▶ Supplied material:
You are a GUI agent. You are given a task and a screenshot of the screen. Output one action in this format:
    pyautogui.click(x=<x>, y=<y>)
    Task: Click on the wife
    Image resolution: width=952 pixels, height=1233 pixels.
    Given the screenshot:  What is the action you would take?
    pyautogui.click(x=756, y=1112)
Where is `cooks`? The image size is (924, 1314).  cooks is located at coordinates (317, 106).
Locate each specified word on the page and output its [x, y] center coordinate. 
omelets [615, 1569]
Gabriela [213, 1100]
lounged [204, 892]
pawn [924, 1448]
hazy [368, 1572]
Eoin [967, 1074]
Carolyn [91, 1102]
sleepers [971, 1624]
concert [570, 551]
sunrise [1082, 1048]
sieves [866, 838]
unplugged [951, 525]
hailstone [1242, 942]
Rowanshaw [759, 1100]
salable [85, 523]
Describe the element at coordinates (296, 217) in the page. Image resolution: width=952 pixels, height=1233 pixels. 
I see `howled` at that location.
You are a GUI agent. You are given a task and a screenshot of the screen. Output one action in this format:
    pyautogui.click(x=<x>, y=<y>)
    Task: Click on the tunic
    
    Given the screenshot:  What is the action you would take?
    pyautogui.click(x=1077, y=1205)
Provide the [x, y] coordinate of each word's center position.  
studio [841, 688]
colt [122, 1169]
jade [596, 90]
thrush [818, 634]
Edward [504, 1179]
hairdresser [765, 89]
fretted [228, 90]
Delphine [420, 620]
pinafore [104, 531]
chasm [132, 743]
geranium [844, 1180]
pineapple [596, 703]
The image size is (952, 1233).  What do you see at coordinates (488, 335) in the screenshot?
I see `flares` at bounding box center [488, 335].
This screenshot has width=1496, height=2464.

▶ Task to complete:
Set out everything from the beginning of the material down to and including the line that contains "salable [85, 523]" as a numbered list, omitting any blank lines.

▶ Complete output:
1. You are a GUI agent. You are given a task and a screenshot of the screen. Output one action in this format:
2.     pyautogui.click(x=<x>, y=<y>)
3.     Task: Click on the wife
4.     Image resolution: width=952 pixels, height=1233 pixels.
5.     Given the screenshot:  What is the action you would take?
6.     pyautogui.click(x=756, y=1112)
7. Where is `cooks`? The image size is (924, 1314).  cooks is located at coordinates (317, 106).
8. Locate each specified word on the page and output its [x, y] center coordinate. 
9. omelets [615, 1569]
10. Gabriela [213, 1100]
11. lounged [204, 892]
12. pawn [924, 1448]
13. hazy [368, 1572]
14. Eoin [967, 1074]
15. Carolyn [91, 1102]
16. sleepers [971, 1624]
17. concert [570, 551]
18. sunrise [1082, 1048]
19. sieves [866, 838]
20. unplugged [951, 525]
21. hailstone [1242, 942]
22. Rowanshaw [759, 1100]
23. salable [85, 523]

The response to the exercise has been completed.